» WORK ITEM
Among the records below, one line contains "R3: 1.2k (+3V3, n6) -> 12k (+3V3, n6)"; copy that line and all that follow it, exactly as written.

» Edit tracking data
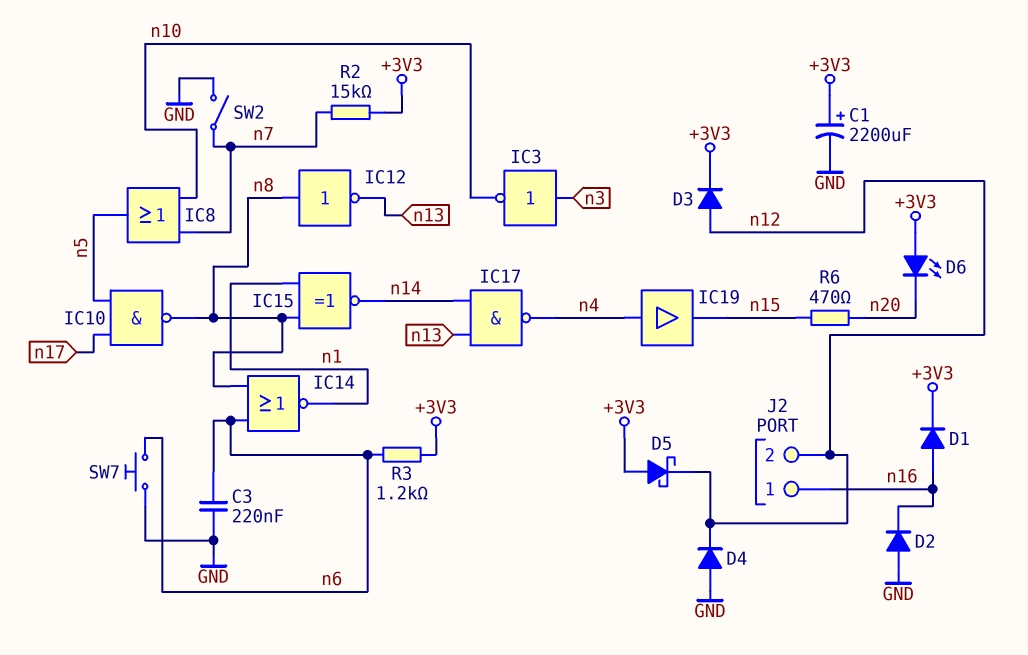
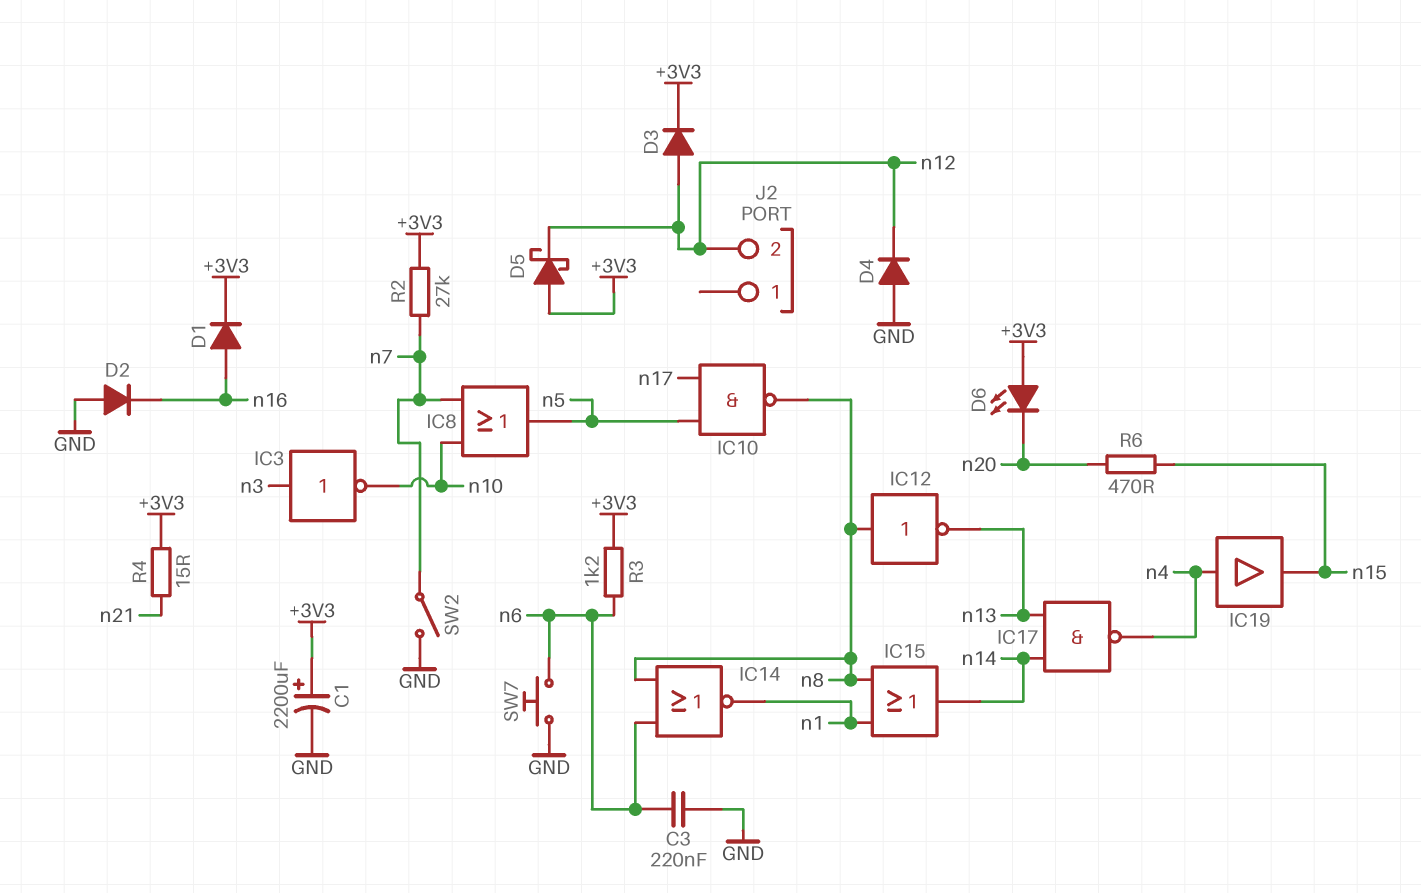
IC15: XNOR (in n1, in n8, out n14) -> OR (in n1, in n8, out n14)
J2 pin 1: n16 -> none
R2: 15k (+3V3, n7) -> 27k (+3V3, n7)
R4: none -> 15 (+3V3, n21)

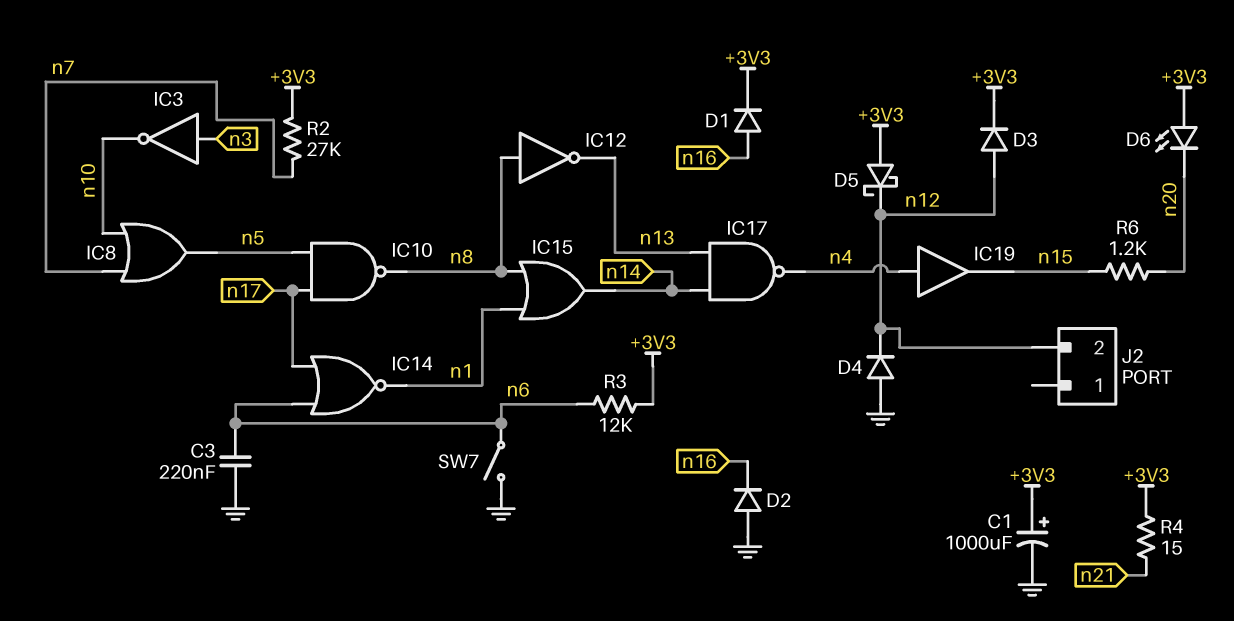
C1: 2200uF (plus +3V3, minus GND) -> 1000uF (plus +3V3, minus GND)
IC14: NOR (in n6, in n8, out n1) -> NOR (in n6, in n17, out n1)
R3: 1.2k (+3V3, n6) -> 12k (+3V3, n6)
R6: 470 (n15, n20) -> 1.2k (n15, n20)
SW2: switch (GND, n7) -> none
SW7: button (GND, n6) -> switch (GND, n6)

» OUTPUT OF THE TASK
R3: 1.2k (+3V3, n6) -> 12k (+3V3, n6)
R6: 470 (n15, n20) -> 1.2k (n15, n20)
SW2: switch (GND, n7) -> none
SW7: button (GND, n6) -> switch (GND, n6)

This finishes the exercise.